◆ Problem details:
Of all the lines below, return only those starting with the line holding "(green) | <293,435>" and going on through the line holding "replaced | tufabofox", exactly as written.

◆ Record set:
☆ ☆ ☆ ☆ ☆ ☆ ☆

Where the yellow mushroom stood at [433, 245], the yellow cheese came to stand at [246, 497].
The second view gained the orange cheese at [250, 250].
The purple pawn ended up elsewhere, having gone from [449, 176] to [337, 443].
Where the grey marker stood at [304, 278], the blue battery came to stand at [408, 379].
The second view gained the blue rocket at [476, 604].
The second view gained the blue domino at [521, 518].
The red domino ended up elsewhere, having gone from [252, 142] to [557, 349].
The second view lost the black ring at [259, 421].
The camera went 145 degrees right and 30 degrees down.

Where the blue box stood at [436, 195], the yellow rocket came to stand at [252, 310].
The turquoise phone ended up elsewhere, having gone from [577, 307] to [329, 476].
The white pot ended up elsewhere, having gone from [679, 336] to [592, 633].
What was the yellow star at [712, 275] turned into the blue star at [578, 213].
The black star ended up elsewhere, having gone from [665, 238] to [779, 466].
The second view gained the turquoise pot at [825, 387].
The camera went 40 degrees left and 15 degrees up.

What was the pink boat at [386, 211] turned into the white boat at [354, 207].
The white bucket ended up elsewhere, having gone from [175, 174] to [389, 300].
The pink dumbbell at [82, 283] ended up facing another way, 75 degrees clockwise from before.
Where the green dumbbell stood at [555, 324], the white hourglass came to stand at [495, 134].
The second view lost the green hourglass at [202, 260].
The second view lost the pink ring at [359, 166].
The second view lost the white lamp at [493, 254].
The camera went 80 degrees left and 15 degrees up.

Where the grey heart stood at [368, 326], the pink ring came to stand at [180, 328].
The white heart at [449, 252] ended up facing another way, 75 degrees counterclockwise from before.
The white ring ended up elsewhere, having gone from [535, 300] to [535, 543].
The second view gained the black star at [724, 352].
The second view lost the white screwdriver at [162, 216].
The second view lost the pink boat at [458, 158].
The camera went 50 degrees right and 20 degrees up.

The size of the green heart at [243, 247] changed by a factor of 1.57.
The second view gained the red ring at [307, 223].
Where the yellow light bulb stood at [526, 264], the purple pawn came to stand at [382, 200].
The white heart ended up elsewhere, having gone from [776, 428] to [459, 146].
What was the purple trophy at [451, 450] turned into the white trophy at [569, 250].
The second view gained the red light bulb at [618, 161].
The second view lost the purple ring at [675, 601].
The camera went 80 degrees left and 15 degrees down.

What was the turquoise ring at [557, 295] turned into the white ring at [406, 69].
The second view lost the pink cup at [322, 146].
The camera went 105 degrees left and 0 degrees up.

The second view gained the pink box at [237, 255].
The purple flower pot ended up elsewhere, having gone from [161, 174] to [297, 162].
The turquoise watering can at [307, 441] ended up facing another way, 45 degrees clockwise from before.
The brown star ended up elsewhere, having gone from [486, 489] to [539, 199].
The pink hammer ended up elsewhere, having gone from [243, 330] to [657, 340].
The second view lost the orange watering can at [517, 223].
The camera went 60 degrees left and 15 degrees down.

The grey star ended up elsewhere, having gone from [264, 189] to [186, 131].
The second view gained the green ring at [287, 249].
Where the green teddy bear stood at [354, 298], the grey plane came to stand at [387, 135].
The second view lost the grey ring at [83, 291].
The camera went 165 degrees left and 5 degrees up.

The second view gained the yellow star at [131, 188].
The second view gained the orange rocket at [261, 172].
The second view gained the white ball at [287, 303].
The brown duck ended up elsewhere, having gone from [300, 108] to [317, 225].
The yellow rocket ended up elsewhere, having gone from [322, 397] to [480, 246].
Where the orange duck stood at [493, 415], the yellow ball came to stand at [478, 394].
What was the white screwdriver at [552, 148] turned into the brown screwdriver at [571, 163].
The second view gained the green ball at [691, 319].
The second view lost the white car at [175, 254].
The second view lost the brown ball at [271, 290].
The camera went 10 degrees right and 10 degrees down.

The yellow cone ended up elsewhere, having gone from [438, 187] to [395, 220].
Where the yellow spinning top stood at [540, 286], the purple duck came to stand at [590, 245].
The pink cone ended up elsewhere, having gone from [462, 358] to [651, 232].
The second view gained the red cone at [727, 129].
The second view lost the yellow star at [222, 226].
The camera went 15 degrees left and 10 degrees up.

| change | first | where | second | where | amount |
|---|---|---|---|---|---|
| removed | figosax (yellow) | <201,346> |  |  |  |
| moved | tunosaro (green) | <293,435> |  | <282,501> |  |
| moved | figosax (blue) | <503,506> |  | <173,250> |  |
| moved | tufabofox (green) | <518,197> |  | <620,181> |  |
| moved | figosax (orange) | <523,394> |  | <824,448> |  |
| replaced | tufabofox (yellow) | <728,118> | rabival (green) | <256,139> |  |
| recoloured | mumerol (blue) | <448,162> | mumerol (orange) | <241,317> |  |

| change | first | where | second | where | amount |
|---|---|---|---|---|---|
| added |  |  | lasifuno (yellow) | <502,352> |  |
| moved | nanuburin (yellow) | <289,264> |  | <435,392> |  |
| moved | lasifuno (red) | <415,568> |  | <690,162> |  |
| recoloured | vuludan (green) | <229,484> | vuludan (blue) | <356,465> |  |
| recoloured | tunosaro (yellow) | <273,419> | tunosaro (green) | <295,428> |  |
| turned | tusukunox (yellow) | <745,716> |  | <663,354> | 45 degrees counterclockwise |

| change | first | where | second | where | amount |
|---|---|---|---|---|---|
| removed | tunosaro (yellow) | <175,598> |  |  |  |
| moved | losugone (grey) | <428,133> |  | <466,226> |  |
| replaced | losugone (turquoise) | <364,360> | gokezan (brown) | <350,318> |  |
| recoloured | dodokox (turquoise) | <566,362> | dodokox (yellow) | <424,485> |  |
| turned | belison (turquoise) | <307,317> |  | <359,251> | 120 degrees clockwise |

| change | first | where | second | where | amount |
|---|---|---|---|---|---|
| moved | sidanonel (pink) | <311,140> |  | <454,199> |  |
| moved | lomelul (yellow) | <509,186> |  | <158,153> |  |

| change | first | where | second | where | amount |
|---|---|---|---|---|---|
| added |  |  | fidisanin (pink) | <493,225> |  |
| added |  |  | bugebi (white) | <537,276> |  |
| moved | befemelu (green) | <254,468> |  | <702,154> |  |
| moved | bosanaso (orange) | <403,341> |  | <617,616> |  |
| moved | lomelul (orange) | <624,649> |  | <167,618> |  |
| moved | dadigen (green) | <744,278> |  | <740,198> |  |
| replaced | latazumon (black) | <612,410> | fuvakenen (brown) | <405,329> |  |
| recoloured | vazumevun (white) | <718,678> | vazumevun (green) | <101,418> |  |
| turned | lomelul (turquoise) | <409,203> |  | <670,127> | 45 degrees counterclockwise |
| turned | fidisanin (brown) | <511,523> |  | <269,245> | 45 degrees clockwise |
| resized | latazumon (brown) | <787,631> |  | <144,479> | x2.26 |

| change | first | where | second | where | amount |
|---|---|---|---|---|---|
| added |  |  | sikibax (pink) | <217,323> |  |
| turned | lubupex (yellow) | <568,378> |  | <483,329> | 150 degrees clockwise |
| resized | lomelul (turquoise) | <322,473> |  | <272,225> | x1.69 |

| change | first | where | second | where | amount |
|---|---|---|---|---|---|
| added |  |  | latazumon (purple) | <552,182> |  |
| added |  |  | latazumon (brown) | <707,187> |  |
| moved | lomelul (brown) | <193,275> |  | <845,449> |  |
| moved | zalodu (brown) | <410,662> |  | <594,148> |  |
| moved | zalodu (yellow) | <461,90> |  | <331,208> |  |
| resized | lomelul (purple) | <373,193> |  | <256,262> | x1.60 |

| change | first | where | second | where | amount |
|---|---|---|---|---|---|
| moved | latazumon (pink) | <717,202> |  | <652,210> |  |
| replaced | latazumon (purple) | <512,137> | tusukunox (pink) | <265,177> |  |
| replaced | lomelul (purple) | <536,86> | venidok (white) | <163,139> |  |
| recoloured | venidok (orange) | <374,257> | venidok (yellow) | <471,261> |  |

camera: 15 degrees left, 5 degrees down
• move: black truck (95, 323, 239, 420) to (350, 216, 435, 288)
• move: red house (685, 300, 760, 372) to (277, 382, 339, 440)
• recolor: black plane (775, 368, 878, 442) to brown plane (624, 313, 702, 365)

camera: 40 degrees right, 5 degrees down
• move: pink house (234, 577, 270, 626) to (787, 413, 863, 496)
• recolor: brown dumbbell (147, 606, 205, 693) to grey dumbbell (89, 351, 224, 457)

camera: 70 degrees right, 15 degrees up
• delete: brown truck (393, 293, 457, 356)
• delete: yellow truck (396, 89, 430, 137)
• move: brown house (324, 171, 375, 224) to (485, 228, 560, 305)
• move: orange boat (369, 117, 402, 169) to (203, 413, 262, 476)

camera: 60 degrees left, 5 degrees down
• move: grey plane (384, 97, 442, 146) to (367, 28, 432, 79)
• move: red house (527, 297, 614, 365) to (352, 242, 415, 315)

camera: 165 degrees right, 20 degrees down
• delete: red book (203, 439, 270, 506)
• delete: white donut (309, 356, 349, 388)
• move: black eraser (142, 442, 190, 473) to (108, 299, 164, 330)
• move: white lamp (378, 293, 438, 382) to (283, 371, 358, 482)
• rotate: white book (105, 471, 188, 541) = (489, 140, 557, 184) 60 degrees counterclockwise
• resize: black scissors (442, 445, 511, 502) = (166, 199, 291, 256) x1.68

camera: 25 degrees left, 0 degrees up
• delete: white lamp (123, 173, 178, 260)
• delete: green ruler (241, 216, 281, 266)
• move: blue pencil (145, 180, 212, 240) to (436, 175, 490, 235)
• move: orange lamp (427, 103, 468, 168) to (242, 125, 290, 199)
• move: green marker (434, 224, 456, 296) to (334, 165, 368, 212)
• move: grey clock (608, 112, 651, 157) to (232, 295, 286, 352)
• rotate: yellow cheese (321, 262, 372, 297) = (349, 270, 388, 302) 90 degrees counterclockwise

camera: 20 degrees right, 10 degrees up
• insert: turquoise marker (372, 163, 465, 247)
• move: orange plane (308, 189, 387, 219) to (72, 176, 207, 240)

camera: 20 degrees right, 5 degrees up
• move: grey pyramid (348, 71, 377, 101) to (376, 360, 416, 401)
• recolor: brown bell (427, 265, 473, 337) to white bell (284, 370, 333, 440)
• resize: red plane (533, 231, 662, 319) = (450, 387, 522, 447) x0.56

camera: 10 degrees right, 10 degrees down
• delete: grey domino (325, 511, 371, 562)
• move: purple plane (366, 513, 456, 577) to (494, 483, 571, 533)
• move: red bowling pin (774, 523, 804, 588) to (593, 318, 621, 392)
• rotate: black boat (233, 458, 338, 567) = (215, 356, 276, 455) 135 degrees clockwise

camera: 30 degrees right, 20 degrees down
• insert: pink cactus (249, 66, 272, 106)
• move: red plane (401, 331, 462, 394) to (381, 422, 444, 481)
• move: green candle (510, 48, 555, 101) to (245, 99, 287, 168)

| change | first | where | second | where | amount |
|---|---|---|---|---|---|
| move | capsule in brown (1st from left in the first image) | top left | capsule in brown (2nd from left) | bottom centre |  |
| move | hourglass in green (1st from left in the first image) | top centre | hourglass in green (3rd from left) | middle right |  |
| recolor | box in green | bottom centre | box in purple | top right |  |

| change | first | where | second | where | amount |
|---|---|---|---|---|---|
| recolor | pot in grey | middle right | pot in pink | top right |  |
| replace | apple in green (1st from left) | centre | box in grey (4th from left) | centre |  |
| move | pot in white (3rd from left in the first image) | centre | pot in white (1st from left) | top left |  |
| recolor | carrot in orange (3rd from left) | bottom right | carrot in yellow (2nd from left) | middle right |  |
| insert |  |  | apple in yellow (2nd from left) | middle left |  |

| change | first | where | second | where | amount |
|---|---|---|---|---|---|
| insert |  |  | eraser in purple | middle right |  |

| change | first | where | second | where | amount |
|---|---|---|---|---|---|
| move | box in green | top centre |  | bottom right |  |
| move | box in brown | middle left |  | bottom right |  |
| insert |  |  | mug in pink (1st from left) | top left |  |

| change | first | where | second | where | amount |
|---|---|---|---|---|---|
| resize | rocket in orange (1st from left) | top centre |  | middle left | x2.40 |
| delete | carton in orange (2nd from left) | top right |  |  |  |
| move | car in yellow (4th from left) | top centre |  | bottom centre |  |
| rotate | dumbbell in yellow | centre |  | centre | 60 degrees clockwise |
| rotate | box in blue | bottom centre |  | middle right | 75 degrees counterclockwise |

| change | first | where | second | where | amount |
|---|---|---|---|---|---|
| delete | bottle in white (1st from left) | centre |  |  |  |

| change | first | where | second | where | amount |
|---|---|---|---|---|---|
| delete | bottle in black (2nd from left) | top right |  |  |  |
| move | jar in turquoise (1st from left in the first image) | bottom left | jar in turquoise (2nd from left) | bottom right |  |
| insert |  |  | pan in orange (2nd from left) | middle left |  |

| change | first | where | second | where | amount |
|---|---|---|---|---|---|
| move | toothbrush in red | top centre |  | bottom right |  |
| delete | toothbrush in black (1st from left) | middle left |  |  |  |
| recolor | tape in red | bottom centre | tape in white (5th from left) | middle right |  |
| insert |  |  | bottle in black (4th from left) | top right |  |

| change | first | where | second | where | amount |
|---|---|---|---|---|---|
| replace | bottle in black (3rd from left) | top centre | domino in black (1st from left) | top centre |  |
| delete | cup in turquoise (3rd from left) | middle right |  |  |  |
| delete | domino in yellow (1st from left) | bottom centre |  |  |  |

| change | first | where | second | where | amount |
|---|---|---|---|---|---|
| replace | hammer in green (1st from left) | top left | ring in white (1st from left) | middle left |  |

☆ ☆ ☆ ☆ ☆ ☆ ☆

◆ Finished task:
| moved | tunosaro (green) | <293,435> |  | <282,501> |  |
| moved | figosax (blue) | <503,506> |  | <173,250> |  |
| moved | tufabofox (green) | <518,197> |  | <620,181> |  |
| moved | figosax (orange) | <523,394> |  | <824,448> |  |
| replaced | tufabofox (yellow) | <728,118> | rabival (green) | <256,139> |  |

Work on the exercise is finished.